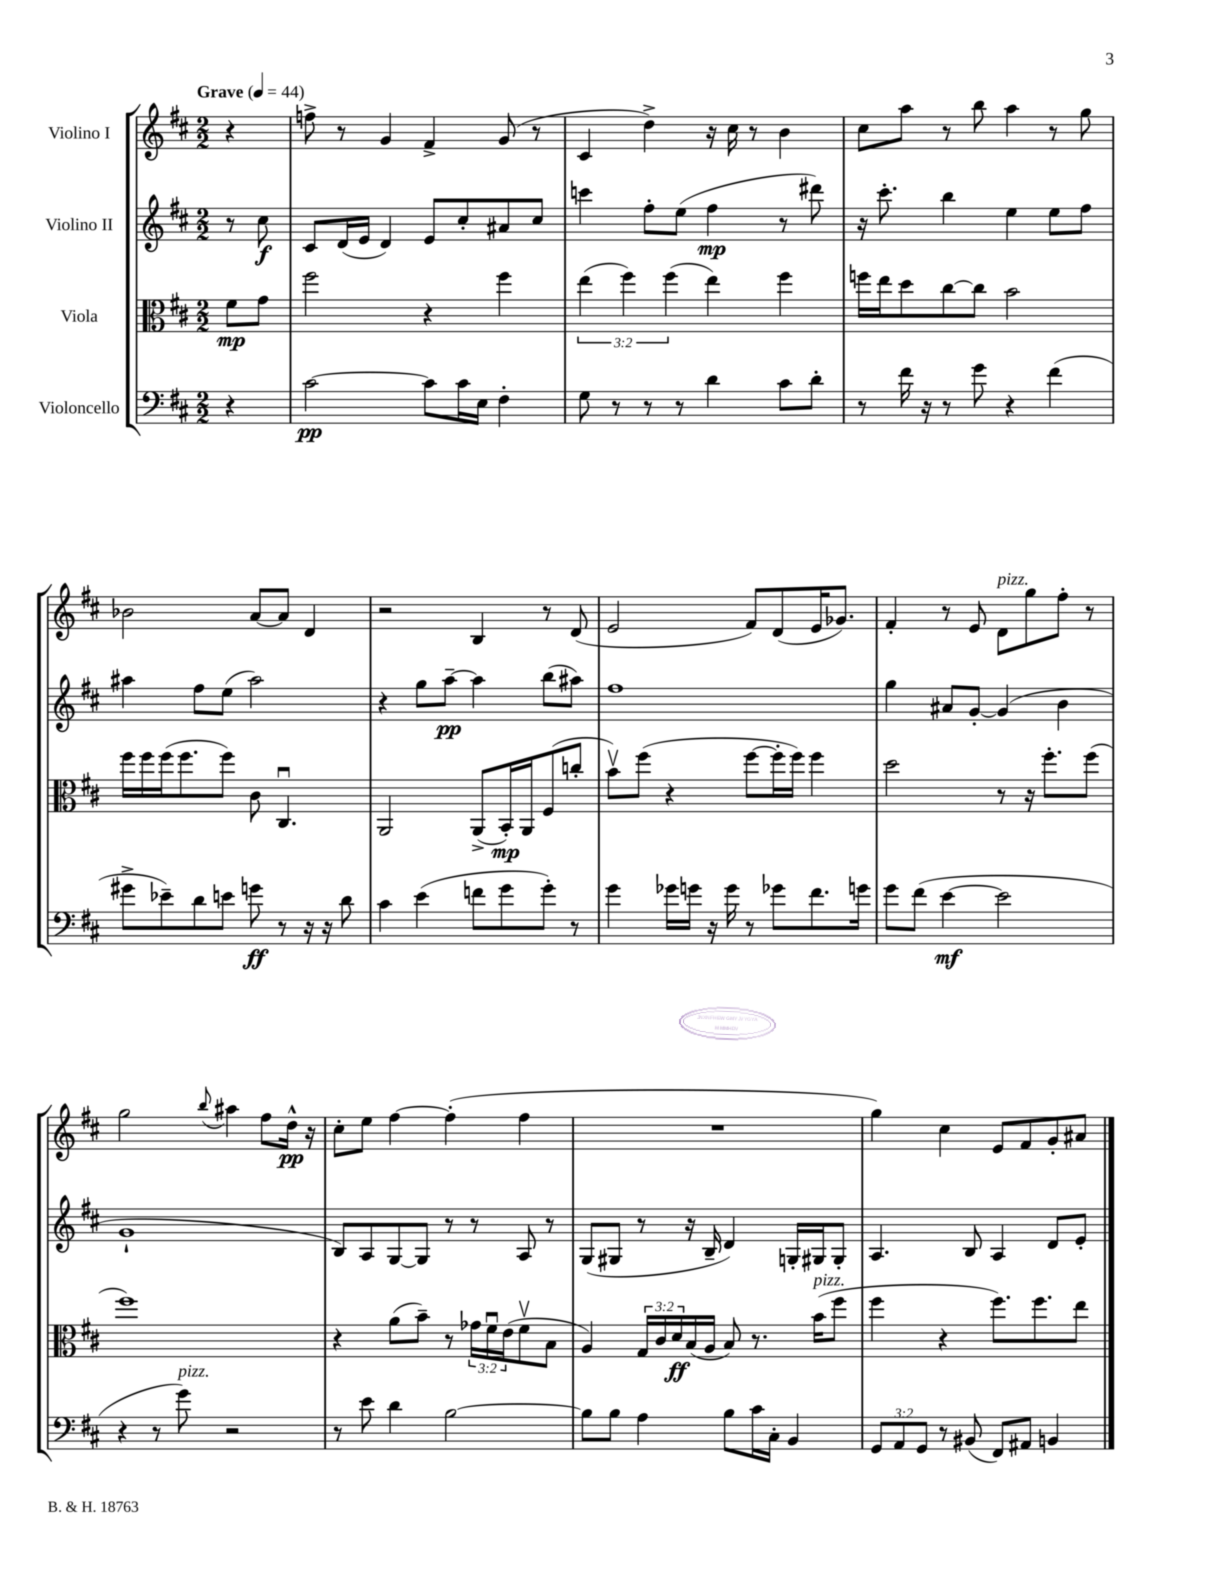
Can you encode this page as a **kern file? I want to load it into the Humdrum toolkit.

**kern	**dynam	**kern	**dynam	**kern	**dynam	**kern	**dynam
*part4	*part4	*part3	*part3	*part2	*part2	*part1	*part1
*staff4	*staff4	*staff3	*staff3	*staff2	*staff2	*staff1	*staff1
*I"Violoncello	*	*I"Viola	*	*I"Violino II	*	*I"Violino I	*
*clefF4	*	*clefC3	*	*clefG2	*	*clefG2	*
*k[f#c#]	*	*k[f#c#]	*	*k[f#c#]	*	*k[f#c#]	*
*M2/2	*	*M2/2	*	*M2/2	*	*M2/2	*
*MM44	*	*MM44	*	*MM44	*	*MM44	*
=	=	=	=	=	=	=	=
!	!	!	!	!	!	!LO:TX:a:B:t=Grave	!
4r	.	8f#\L	mp	8r	.	4r	.
.	.	8g\J	.	8cc#\	f	.	.
=1	=1	=1	=1	=1	=1	=1	=1
[2c#\	pp	2ff#\	.	8c#/L	.	8ffn^\	.
.	.	.	.	(16d/L	.	8r	.
.	.	.	.	16e/JJ	.	.	.
.	.	.	.	4d/)	.	4g/	.
8c#\L]	.	4r	.	8e/L	.	4f#^/	.
16c#\L	.	.	.	8cc#'/	.	.	.
16E\JJ	.	.	.	.	.	.	.
4F#'\	.	4ff#\	.	8a#X/	.	(8g/	.
.	.	.	.	8cc#/J	.	8r	.
=2	=2	=2	=2	=2	=2	=2	=2
8G\	.	(6ee\	.	4cccn\	.	4c#/	.
8r	.	.	.	.	.	.	.
.	.	6ff#\)	.	.	.	.	.
8r	.	.	.	8ff#'\L	.	4dd^\)	.
.	.	(6ff#\	.	.	.	.	.
8r	.	.	.	(8ee\J	.	.	.
4d\	.	4ee\)	.	4ff#\	mp	16r	.
.	.	.	.	.	.	16cc#\	.
.	.	.	.	.	.	8r	.
8c#\L	.	4ff#\	.	8r	.	4b\	.
8d'\J	.	.	.	8ddd#X\)	.	.	.
=3	=3	=3	=3	=3	=3	=3	=3
8r	.	16ffn\LL	.	16r	.	8cc#\L	.
.	.	16ee\J	.	8.ccc#'\	.	.	.
16f#\	.	8dd\	.	.	.	8aa\J	.
16r	.	.	.	.	.	.	.
8r	.	[8cc#\	.	4bb\	.	8r	.
8g\	.	8cc#\J]	.	.	.	8bb\	.
4r	.	2b\	.	4ee\	.	4aa\	.
(4f#\	.	.	.	8ee\L	.	8r	.
.	.	.	.	8ff#\J	.	8gg\	.
!!LO:LB:g=z
=4	=4	=4	=4	=4	=4	=4	=4
8g#X^\L	.	16ff#\LL	.	4aa#X\	.	2b-X\	.
.	.	16ff#\	.	.	.	.	.
8e-X~\)	.	(16ff#\J	.	.	.	.	.
.	.	8.ff#\	.	.	.	.	.
8d\	.	.	.	8ff#\L	.	.	.
8en\J	.	8ff#\J)	.	(8ee\J	.	.	.
8gn\	ff	8c#\	.	2aa#\)	.	[8a/L	.
8r	.	4.C#u/	.	.	.	8a/J]	.
16r	.	.	.	.	.	4d/	.
16r	.	.	.	.	.	.	.
8d\	.	.	.	.	.	.	.
=5	=5	=5	=5	=5	=5	=5	=5
4c#\	.	2AA/	.	4r	.	2r	.
(4e\	.	.	.	8gg\L	.	.	.
.	.	.	.	[8aa~\J	pp	.	.
8fn\L	.	(8AA^/L	.	4aa\]	.	4B/	.
8g\	.	16BB'/L)	mp	.	.	.	.
.	.	16AA/J	.	.	.	.	.
8g'\J)	.	(8F#/	.	(8bb\L	.	8r	.
8r	.	8ccn'/J	.	8aa#X\J)	.	(8d/	.
=6	=6	=6	=6	=6	=6	=6	=6
4g\	.	8bv\L)	.	1ff#	.	2e/	.
.	.	(8ff#\J	.	.	.	.	.
16g-X\LL	.	4r	.	.	.	.	.
16gn\JJ	.	.	.	.	.	.	.
16r	.	.	.	.	.	.	.
16g\	.	.	.	.	.	.	.
8r	.	[8ff#\L	.	.	.	8f#/L)	.
8g-X\L	.	16ff#'\L]	.	.	.	(8d/	.
.	.	16ff#\JJ)	.	.	.	.	.
8.f#\	.	4ff#\	.	.	.	16e/K	.
.	.	.	.	.	.	8.g-X/J)	.
16gn\Jk	.	.	.	.	.	.	.
=7	=7	=7	=7	=7	=7	=7	=7
8g\L	.	2dd\	.	4gg\	.	4f#'/	.
(8f#\J	.	.	.	.	.	.	.
[4e\	mf	.	.	8a#X/L	.	8r	.
.	.	.	.	[8g'/J	.	8e/	.
!	!	!	!	!	!	!LO:TX:a:i:t=pizz.	!
2e\]	.	8r	.	(4g/]	.	8d\L	.
.	.	16r	.	.	.	8gg\	.
.	.	8.ff#'\L	.	.	.	.	.
.	.	.	.	4b\	.	8ff#'\J	.
.	.	(8ff#\J	.	.	.	8r	.
!!LO:LB:g=z
=8	=8	=8	=8	=8	=8	=8	=8
4r	.	1ff#)	.	1g`	.	2gg\	.
8r	.	.	.	.	.	.	.
!LO:TX:a:i:t=pizz.	!	!	!	!	!	!	!
8g\)	.	.	.	.	.	.	.
.	.	.	.	.	.	8qqbb/	.
2r	.	.	.	.	.	4aa#X\	.
.	.	.	.	.	.	8ff#\L	.
.	.	.	.	.	.	16dd^^\Jk	pp
.	.	.	.	.	.	16r	.
=9	=9	=9	=9	=9	=9	=9	=9
8r	.	4r	.	8B/L)	.	8cc#'\L	.
8e\	.	.	.	8A/	.	8ee\J	.
4d\	.	(8a\L	.	[8G/	.	[4ff#\	.
.	.	8b~\J)	.	8G/J]	.	.	.
[2B\	.	8r	.	8r	.	(4ff#'\]	.
.	.	24g-X\LL	.	8r	.	.	.
.	.	24f#u\	.	.	.	.	.
.	.	(24e\J	.	.	.	.	.
.	.	8f#v\	.	8A/	.	4ff#\	.
.	.	8B\J	.	8r	.	.	.
=10	=10	=10	=10	=10	=10	=10	=10
8B\L]	.	4A/)	.	(8G/L	.	1r	.
8B\J	.	.	.	8G#X/J	.	.	.
4A\	.	24G/LL	.	8r	.	.	.
.	.	24c#/	.	.	.	.	.
.	.	24d/	ff	.	.	.	.
.	.	(16B/	.	16r	.	.	.
.	.	16A/JJ	.	16B~/	.	.	.
8B\L	.	8B/)	.	4d/)	.	.	.
16c#\L	.	8.r	.	.	.	.	.
16C#'\JJ	.	.	.	.	.	.	.
4BB/	.	.	.	16Gn'/LL	.	.	.
!	!	!LO:TX:a:i:t=pizz.	!	!	!	!	!
.	.	(16b\KL	.	16G#X/J	.	.	.
.	.	8ff#\J	.	8G#'/J	.	.	.
=11	=11	=11	=11	=11	=11	=11	=11
12GG/L	.	4ff#\	.	4.A/	.	4gg\)	.
12AA/	.	.	.	.	.	.	.
12GG/J	.	.	.	.	.	.	.
8r	.	4r	.	.	.	4cc#\	.
(8BB#X/	.	.	.	8B/	.	.	.
8FF#/L)	.	8.ff#\L)	.	4A/	.	8e/L	.
8AA#X/J	.	.	.	.	.	8f#/	.
.	.	8.ff#\	.	.	.	.	.
4BBn/	.	.	.	8d/L	.	8g'/	.
.	.	8ee\J	.	8e'/J	.	8a#X/J	.
==	==	==	==	==	==	==	==
*-	*-	*-	*-	*-	*-	*-	*-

YOUR OBJECTIVE:
Tally the lines in the data above that contain the string "pizz". Reply with only the number.

THE OUTPUT:
3